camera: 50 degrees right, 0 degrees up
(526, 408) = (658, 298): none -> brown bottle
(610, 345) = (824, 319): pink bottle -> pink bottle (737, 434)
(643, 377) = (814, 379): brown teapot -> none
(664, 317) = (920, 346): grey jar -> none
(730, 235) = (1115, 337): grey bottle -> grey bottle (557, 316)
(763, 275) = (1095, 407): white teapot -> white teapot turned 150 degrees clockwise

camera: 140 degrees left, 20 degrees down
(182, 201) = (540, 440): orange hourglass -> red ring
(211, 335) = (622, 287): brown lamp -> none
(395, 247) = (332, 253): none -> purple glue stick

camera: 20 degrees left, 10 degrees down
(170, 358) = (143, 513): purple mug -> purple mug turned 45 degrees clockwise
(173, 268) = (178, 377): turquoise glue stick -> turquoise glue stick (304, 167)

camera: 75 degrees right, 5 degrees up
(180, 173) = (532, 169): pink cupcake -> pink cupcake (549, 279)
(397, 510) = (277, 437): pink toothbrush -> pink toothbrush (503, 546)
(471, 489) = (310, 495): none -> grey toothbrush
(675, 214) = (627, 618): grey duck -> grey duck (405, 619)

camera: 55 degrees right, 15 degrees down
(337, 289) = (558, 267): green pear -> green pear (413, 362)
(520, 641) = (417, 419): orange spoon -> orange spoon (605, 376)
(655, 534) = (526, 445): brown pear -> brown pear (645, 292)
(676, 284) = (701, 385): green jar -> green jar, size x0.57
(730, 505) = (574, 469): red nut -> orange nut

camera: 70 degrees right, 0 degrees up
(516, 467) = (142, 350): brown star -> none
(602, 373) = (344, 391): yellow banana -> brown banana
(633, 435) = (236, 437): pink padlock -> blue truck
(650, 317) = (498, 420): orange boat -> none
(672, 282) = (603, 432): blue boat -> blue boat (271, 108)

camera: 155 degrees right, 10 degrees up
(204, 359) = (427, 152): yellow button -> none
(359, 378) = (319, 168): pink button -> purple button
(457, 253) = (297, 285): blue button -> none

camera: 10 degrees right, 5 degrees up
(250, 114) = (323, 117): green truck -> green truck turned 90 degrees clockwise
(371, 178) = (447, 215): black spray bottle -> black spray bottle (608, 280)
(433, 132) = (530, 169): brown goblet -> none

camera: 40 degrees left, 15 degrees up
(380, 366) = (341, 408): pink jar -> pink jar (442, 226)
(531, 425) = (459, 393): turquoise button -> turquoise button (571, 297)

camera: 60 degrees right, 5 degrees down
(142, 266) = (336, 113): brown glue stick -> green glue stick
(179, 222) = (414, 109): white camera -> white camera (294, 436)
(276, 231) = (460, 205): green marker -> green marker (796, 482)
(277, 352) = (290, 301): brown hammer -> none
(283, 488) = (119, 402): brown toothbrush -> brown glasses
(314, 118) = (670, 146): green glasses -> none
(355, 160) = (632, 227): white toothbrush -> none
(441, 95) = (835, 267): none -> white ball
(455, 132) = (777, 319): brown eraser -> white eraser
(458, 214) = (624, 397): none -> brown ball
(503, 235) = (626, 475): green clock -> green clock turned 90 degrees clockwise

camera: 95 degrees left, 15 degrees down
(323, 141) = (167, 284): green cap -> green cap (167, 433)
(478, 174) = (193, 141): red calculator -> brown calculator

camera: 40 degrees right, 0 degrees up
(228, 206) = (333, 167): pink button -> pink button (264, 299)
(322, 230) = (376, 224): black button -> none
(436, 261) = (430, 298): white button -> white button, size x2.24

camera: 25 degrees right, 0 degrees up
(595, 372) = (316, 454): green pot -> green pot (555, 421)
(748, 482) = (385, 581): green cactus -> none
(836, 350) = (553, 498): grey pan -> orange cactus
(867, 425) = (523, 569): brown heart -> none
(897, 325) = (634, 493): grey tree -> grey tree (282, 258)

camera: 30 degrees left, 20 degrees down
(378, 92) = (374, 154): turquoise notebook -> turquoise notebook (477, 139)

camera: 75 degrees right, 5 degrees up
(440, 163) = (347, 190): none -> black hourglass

* Exercise description *
Where the listing above reaches the line that contains "(455, 132) = (777, 319): brown", start retyping, and finish with the line that contains "(436, 261) = (430, 298): white"; reproduce those lines exactly and no others.

* Answer to the problem *
(455, 132) = (777, 319): brown eraser -> white eraser
(458, 214) = (624, 397): none -> brown ball
(503, 235) = (626, 475): green clock -> green clock turned 90 degrees clockwise

camera: 95 degrees left, 15 degrees down
(323, 141) = (167, 284): green cap -> green cap (167, 433)
(478, 174) = (193, 141): red calculator -> brown calculator

camera: 40 degrees right, 0 degrees up
(228, 206) = (333, 167): pink button -> pink button (264, 299)
(322, 230) = (376, 224): black button -> none
(436, 261) = (430, 298): white button -> white button, size x2.24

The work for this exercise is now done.